**Set problem**
Please rewrite the data below, swapping every "gray diamond" for "silver diamond" and changing nothing else. Leave out the picture lines.

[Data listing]
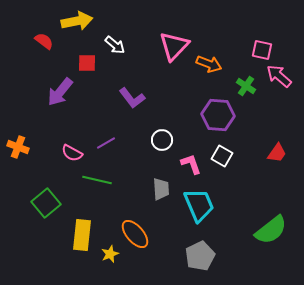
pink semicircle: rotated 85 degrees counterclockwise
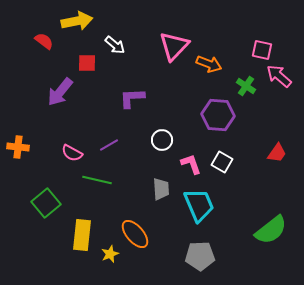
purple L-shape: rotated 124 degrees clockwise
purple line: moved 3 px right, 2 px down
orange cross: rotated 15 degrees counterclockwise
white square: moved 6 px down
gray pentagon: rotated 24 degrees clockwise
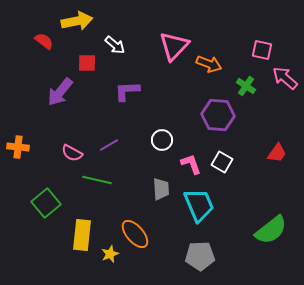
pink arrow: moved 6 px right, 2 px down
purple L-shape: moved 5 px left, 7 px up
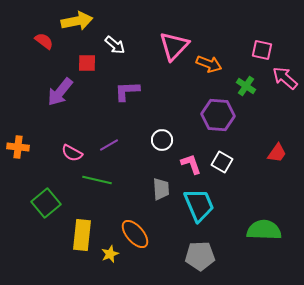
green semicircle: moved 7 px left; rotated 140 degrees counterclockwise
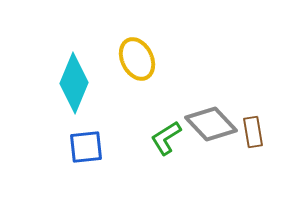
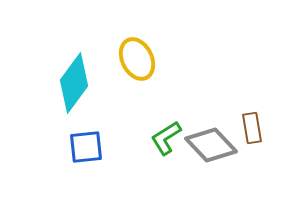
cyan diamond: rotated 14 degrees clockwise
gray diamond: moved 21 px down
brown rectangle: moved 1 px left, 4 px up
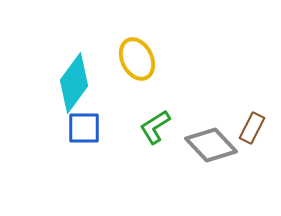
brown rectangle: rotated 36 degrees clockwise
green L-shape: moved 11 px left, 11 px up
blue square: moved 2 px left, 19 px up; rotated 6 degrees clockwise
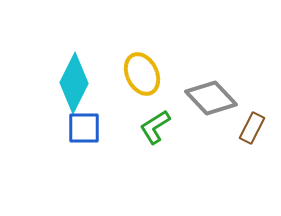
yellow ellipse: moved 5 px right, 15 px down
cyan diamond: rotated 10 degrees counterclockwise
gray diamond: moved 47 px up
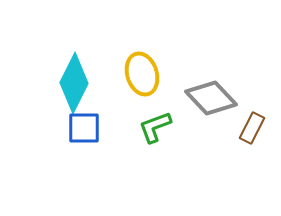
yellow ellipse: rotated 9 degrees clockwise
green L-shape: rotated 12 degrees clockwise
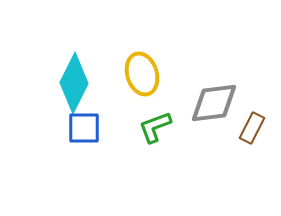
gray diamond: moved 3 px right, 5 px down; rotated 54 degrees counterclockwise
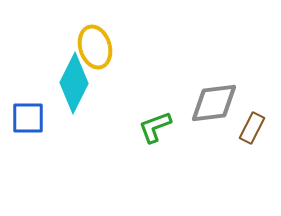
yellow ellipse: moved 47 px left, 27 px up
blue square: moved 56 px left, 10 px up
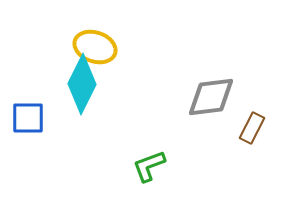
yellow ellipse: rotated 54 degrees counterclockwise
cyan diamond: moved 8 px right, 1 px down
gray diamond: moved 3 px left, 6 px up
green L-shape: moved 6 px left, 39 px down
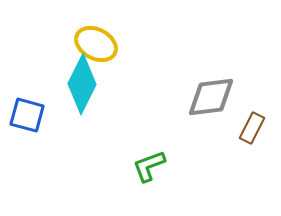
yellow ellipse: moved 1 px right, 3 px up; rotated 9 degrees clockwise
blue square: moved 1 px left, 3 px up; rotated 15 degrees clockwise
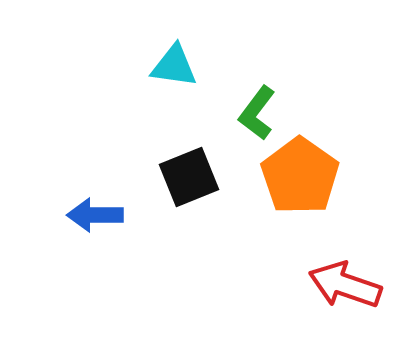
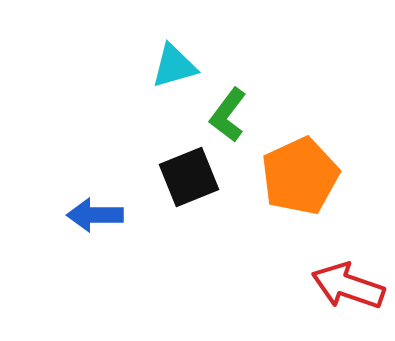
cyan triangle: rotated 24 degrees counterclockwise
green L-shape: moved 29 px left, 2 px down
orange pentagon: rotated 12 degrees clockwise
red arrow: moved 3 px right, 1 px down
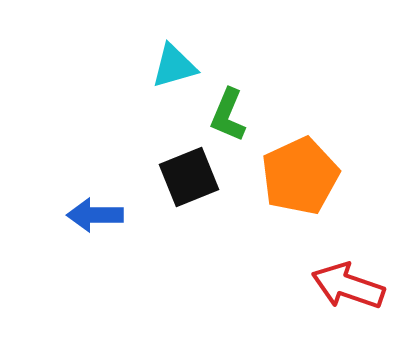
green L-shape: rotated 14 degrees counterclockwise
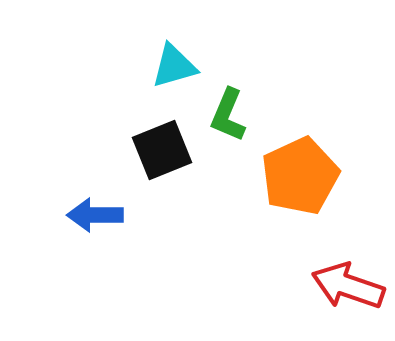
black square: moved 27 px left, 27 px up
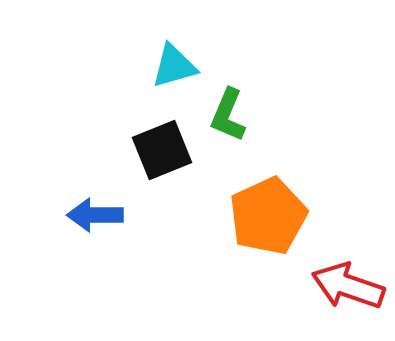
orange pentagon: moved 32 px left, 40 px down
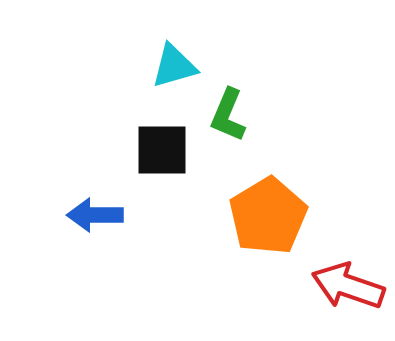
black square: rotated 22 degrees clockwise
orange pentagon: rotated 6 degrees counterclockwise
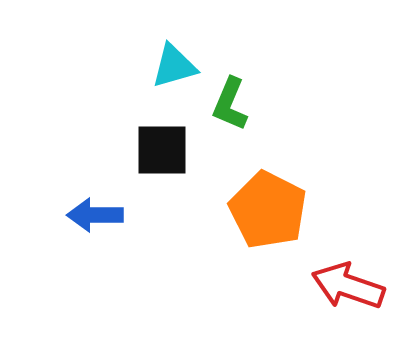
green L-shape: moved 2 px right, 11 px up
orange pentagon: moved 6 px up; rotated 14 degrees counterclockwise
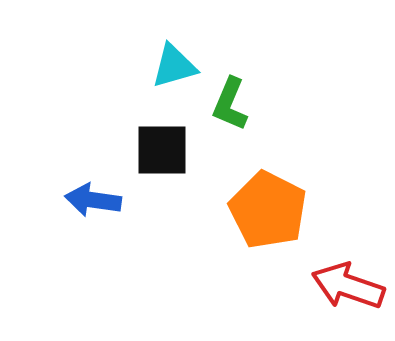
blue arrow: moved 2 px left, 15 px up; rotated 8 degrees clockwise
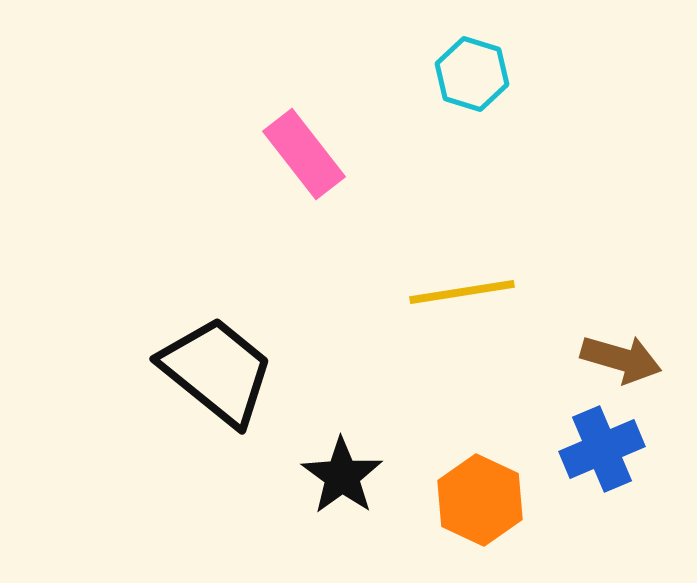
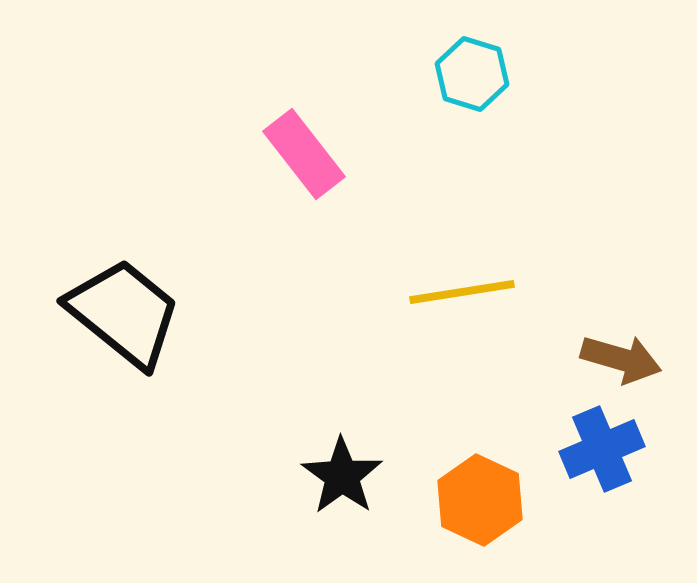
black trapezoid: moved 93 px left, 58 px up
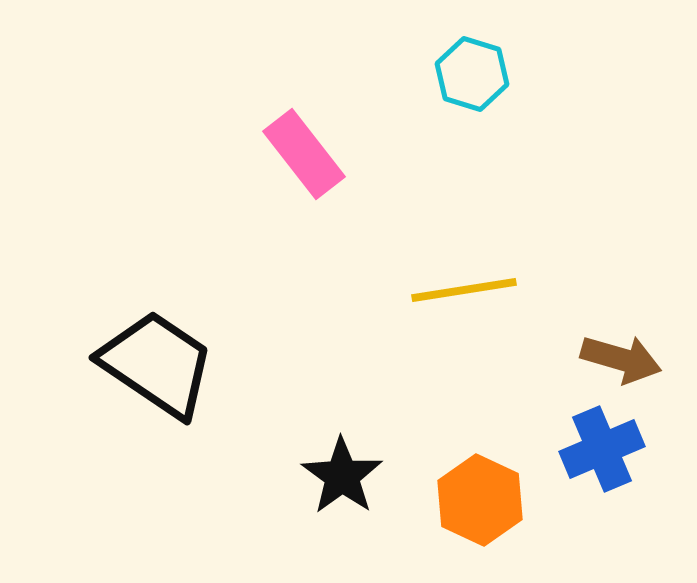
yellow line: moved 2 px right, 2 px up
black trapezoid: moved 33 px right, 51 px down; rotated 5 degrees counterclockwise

**Answer for this exercise**
pink semicircle: rotated 85 degrees counterclockwise
purple L-shape: rotated 124 degrees clockwise
purple line: moved 3 px right, 2 px down
orange cross: rotated 15 degrees counterclockwise
white square: moved 6 px down
gray pentagon: rotated 24 degrees clockwise
pink arrow: moved 6 px right, 2 px down
purple L-shape: moved 5 px left, 7 px up
green semicircle: moved 7 px left; rotated 140 degrees counterclockwise
cyan diamond: rotated 14 degrees clockwise
silver diamond: moved 21 px down
brown rectangle: moved 1 px left, 4 px up
brown rectangle: rotated 36 degrees clockwise
green L-shape: moved 11 px left, 11 px up
blue square: moved 2 px left, 19 px up; rotated 6 degrees clockwise
yellow ellipse: moved 5 px right, 15 px down
cyan diamond: rotated 10 degrees counterclockwise
silver diamond: moved 47 px up
yellow ellipse: rotated 9 degrees clockwise
green L-shape: rotated 12 degrees clockwise
silver diamond: moved 3 px right, 5 px down; rotated 54 degrees counterclockwise
yellow ellipse: moved 47 px left, 27 px up
blue square: moved 56 px left, 10 px up
yellow ellipse: rotated 54 degrees counterclockwise
cyan diamond: moved 8 px right, 1 px down
silver diamond: moved 3 px left, 6 px up
green L-shape: moved 6 px left, 39 px down
yellow ellipse: moved 1 px right, 3 px up; rotated 9 degrees clockwise
blue square: moved 1 px left, 3 px up; rotated 15 degrees clockwise
cyan triangle: rotated 24 degrees counterclockwise
green L-shape: moved 29 px left, 2 px down
orange pentagon: rotated 12 degrees clockwise
red arrow: moved 3 px right, 1 px down
green L-shape: rotated 14 degrees counterclockwise
black square: moved 27 px left, 27 px up
orange pentagon: moved 32 px left, 40 px down
black square: rotated 22 degrees clockwise
orange pentagon: rotated 6 degrees counterclockwise
green L-shape: moved 2 px right, 11 px up
orange pentagon: moved 6 px up; rotated 14 degrees counterclockwise
blue arrow: moved 2 px left, 15 px up; rotated 8 degrees clockwise
black trapezoid: moved 93 px left, 58 px up
yellow line: moved 2 px right, 2 px up
black trapezoid: moved 33 px right, 51 px down; rotated 5 degrees counterclockwise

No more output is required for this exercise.